> _What to do_: Render the records below as a numbered list with one line per item. Skip blank lines and leave out the pictures.

======== Supplied material ========

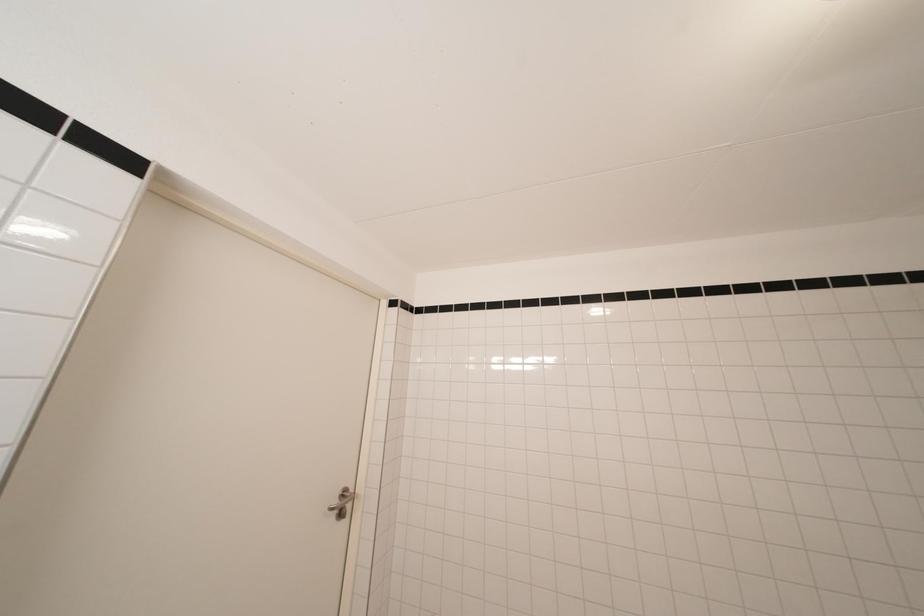
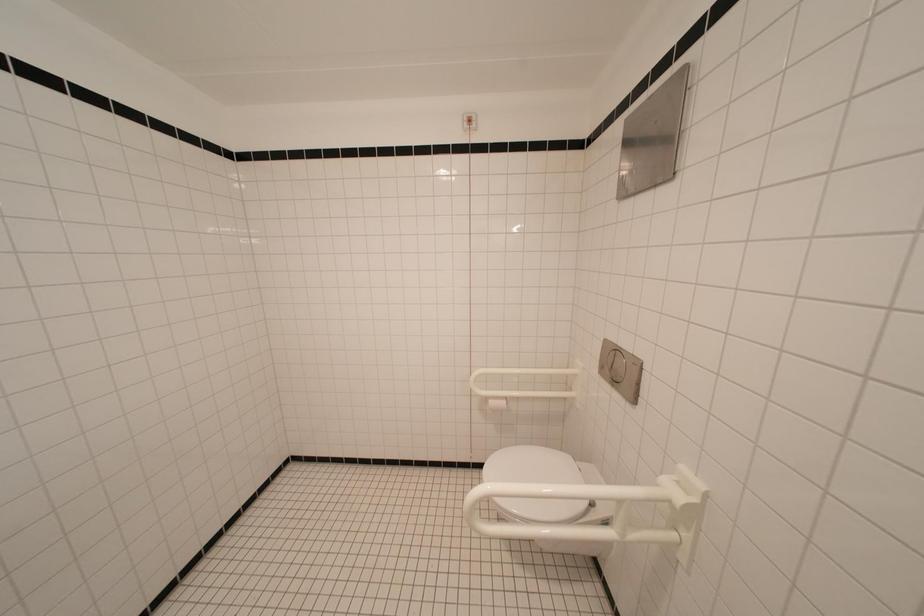
Question: The first image is from the beginning of the video and the second image is from the end. How did the camera likely rotate when shooting the video?

Choices:
 (A) Left
 (B) Right
 (C) Up
 (D) Down

Answer: (B)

========

> _Response for this exercise_:
1. Question: The first image is from the beginning of the video and the second image is from the end. How did the camera likely rotate when shooting the video?
2. Choices:
3.  (A) Left
4.  (B) Right
5.  (C) Up
6.  (D) Down
7. Answer: (B)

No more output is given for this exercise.